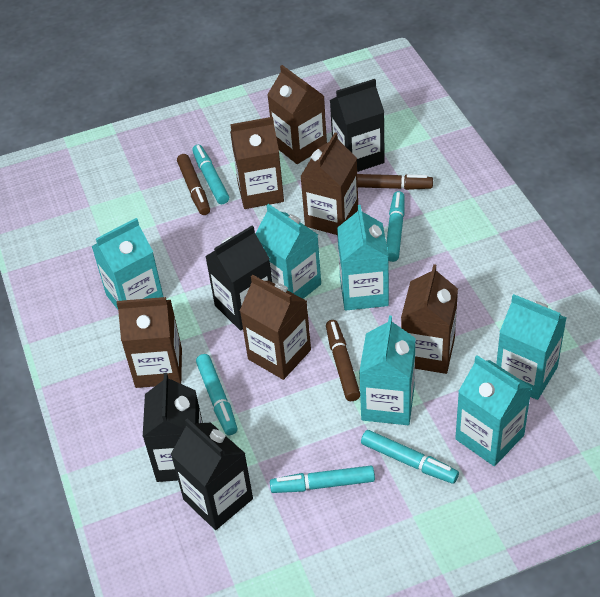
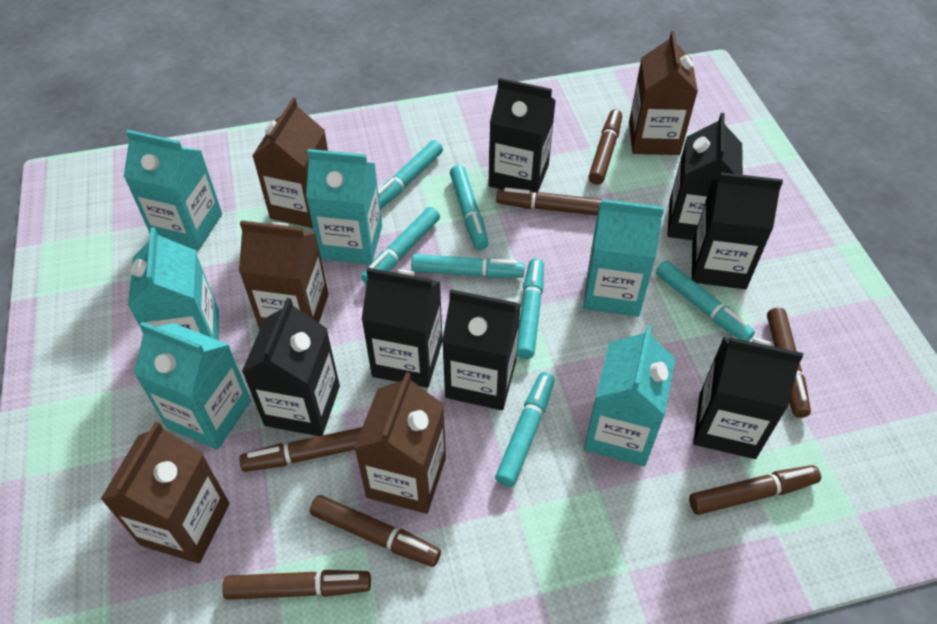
black carton: 4 -> 7
brown carton: 6 -> 5
brown marker: 3 -> 7
turquoise marker: 5 -> 7

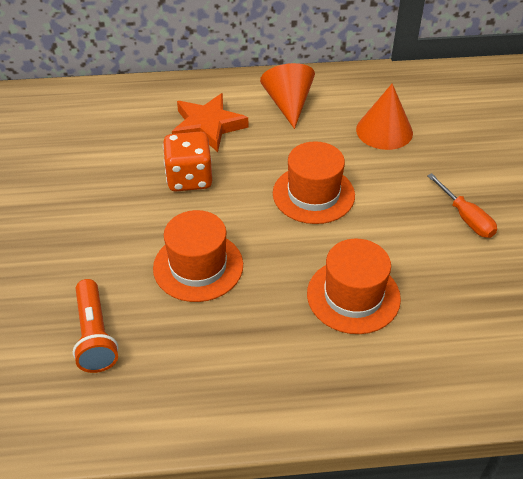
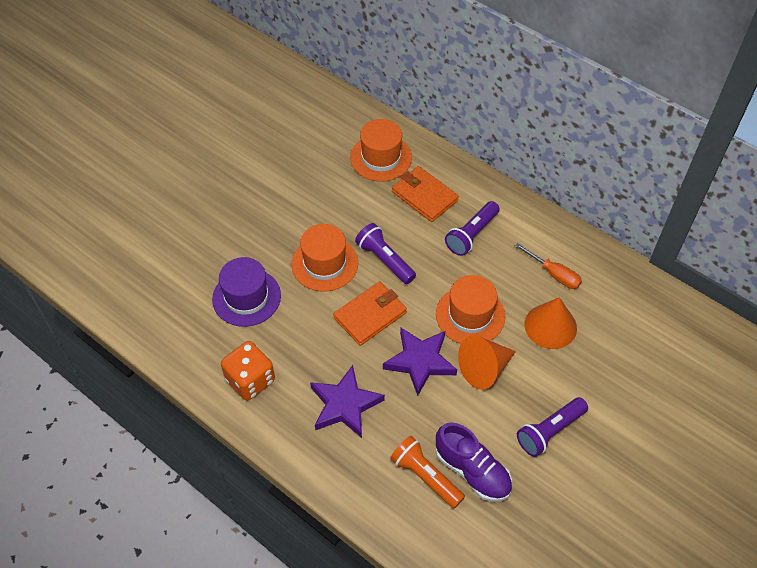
orange star: 1 -> 0
orange wallet: 0 -> 2
purple flashlight: 0 -> 3
purple hat: 0 -> 1
purple shoe: 0 -> 1
purple star: 0 -> 2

▸ TASK:
In the copy, include every line of the entries above exactly and none of the pictures.

▸ WRITTEN ANSWER:
black carton: 4 -> 7
brown carton: 6 -> 5
brown marker: 3 -> 7
turquoise marker: 5 -> 7

orange star: 1 -> 0
orange wallet: 0 -> 2
purple flashlight: 0 -> 3
purple hat: 0 -> 1
purple shoe: 0 -> 1
purple star: 0 -> 2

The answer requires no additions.